Spatial object tracking data:
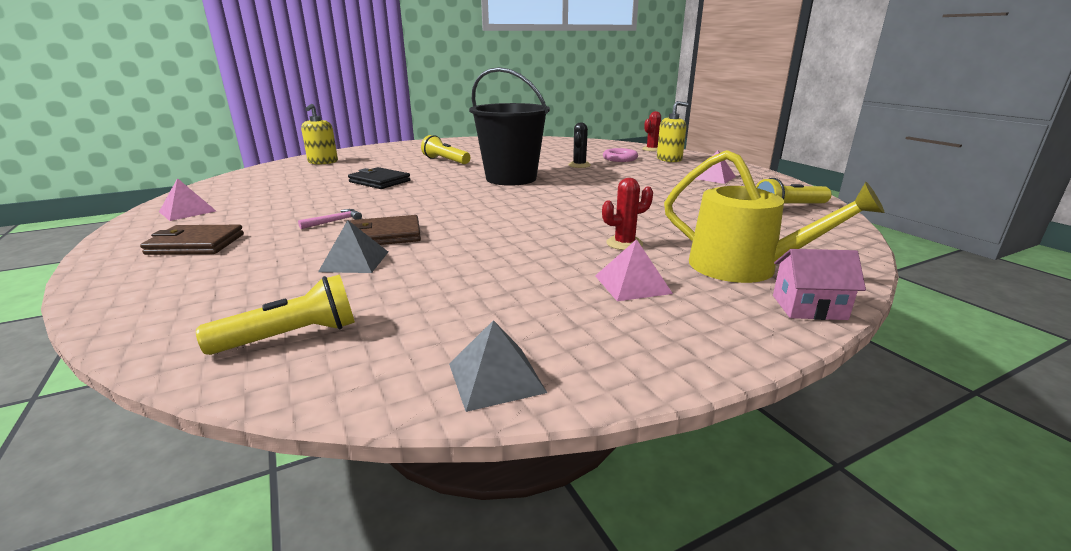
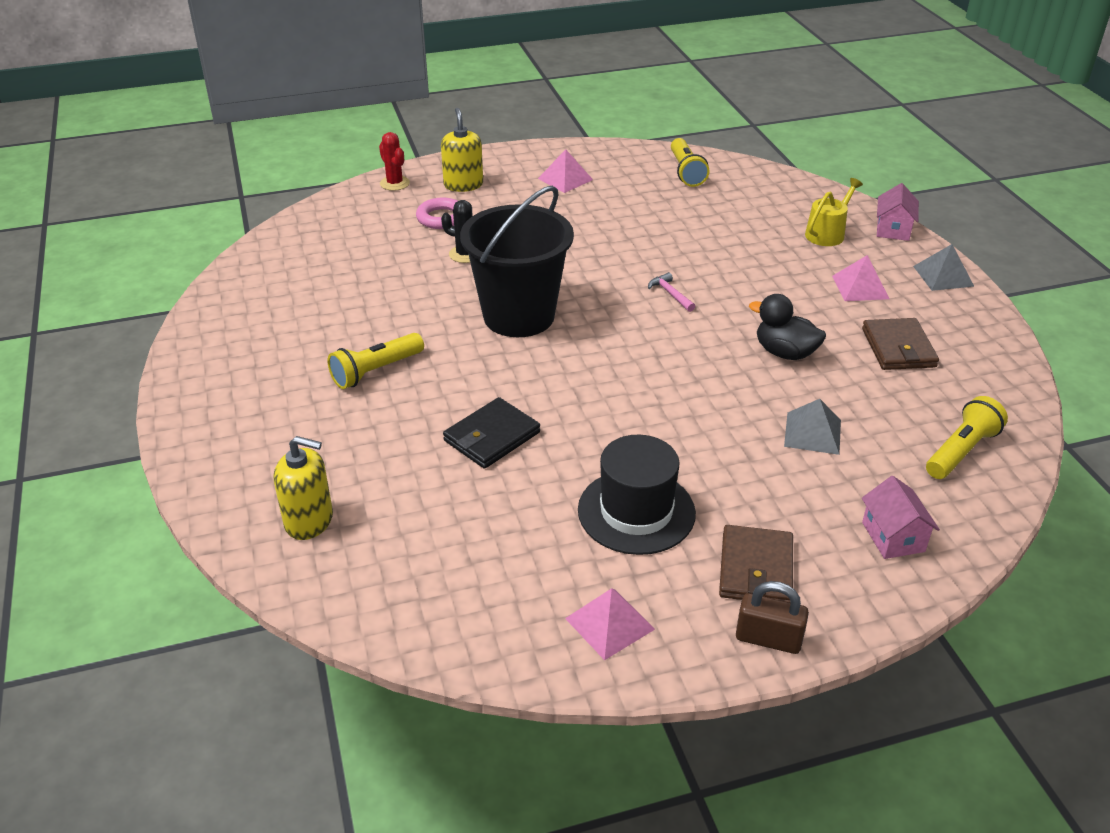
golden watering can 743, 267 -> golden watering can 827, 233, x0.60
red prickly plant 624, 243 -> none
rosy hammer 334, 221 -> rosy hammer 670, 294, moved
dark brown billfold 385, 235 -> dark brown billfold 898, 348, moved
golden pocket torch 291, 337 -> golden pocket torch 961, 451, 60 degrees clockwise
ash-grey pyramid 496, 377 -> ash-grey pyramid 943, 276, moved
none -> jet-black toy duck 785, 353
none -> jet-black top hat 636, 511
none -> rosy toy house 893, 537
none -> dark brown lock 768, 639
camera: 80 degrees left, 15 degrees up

## [What you have to do]
Among the lines of the data above, find those with the word "rosy" and show them.

## [Solution]
rosy hammer 334, 221 -> rosy hammer 670, 294, moved
none -> rosy toy house 893, 537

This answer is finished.